[Start of Data for this exercise]

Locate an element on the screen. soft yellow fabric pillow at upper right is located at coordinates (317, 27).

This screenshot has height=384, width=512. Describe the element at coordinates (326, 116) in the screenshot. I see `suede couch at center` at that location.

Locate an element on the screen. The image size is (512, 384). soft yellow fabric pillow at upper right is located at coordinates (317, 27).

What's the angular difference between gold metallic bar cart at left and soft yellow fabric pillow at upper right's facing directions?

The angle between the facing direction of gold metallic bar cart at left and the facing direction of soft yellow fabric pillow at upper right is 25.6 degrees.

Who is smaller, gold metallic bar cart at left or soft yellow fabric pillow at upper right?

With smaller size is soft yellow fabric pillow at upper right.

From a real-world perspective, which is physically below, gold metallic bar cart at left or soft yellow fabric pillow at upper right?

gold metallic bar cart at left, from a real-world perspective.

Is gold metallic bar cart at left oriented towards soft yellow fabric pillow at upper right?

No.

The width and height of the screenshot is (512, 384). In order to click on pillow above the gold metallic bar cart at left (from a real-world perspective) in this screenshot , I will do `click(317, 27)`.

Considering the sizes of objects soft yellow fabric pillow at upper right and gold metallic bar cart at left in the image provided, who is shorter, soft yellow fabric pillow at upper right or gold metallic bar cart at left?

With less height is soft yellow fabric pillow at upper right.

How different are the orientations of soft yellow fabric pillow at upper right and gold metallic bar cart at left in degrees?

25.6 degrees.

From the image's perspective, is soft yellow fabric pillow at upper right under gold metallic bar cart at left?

[End of Data for this exercise]

• Task:
Print the lines of the material starting at the line containing "The width and" and ending at the line containing "With less height", with both of those lines included.

• Problem solution:
The width and height of the screenshot is (512, 384). In order to click on pillow above the gold metallic bar cart at left (from a real-world perspective) in this screenshot , I will do `click(317, 27)`.

Considering the sizes of objects soft yellow fabric pillow at upper right and gold metallic bar cart at left in the image provided, who is shorter, soft yellow fabric pillow at upper right or gold metallic bar cart at left?

With less height is soft yellow fabric pillow at upper right.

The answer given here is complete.